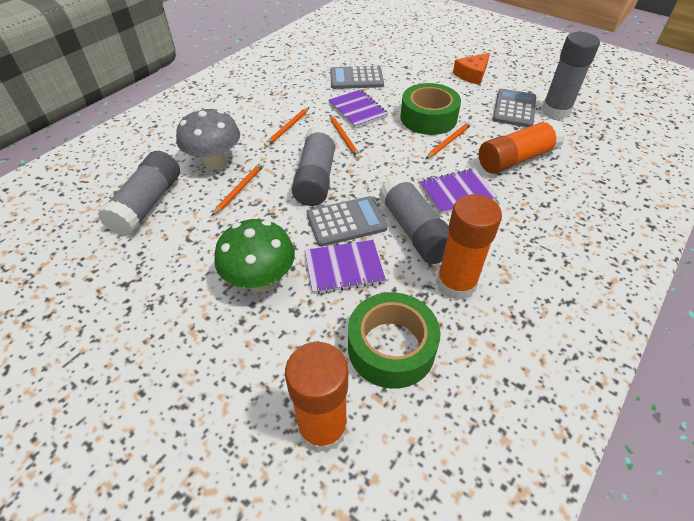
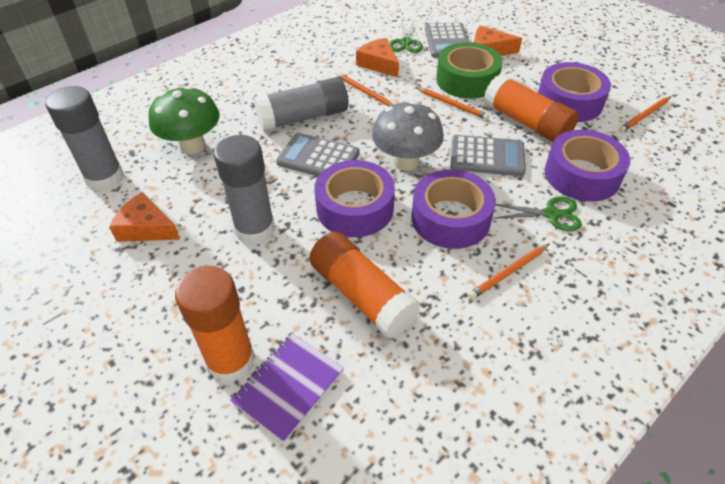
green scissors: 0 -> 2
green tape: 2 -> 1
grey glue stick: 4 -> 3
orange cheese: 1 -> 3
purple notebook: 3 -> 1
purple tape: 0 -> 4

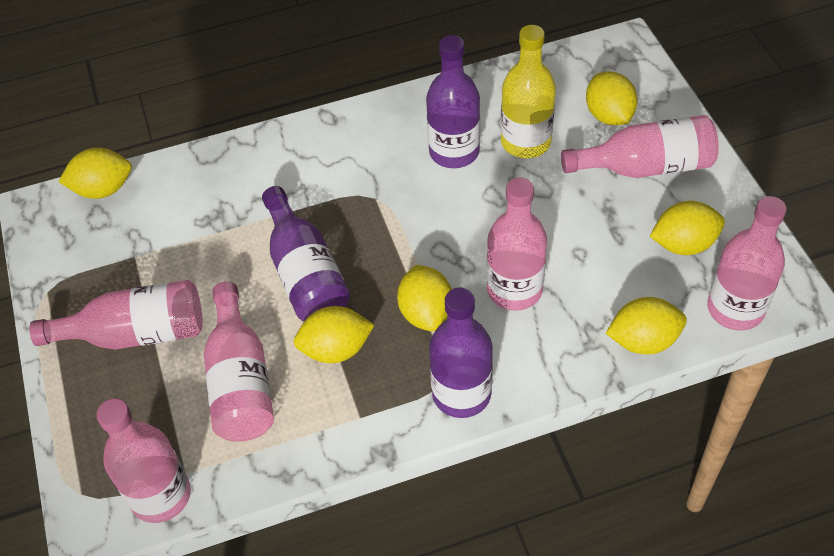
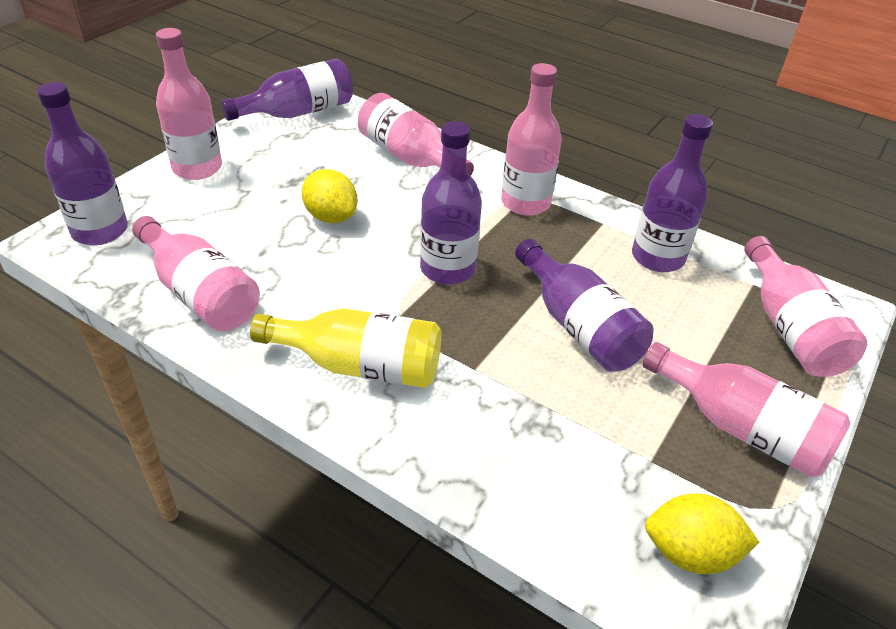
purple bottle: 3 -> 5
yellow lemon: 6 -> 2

--

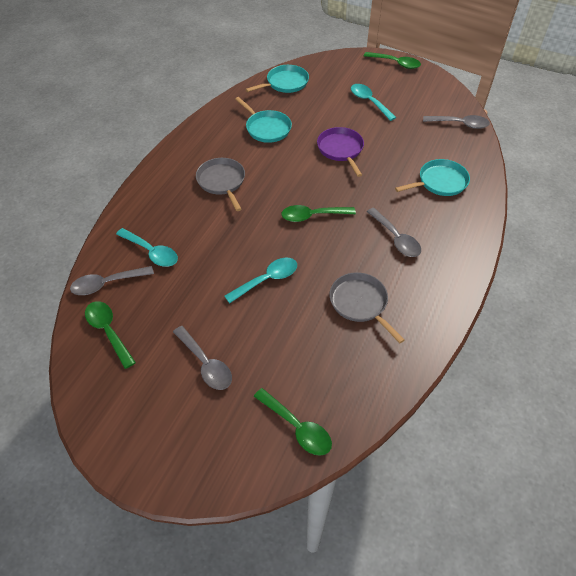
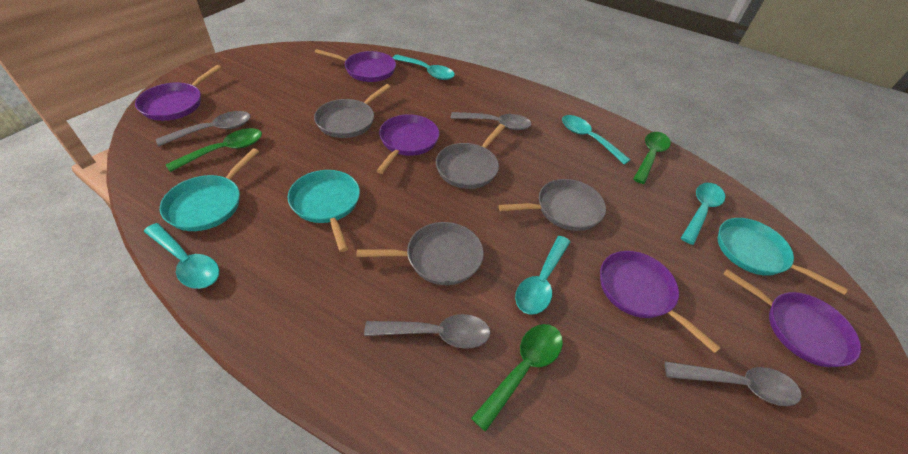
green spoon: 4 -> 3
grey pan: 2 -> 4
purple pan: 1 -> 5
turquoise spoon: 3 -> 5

§ YOUR GOAL
Of the lines above, show those in which "purple" appears.

§ TASK RESPONSE
purple notebook: 3 -> 1
purple tape: 0 -> 4
purple bottle: 3 -> 5
purple pan: 1 -> 5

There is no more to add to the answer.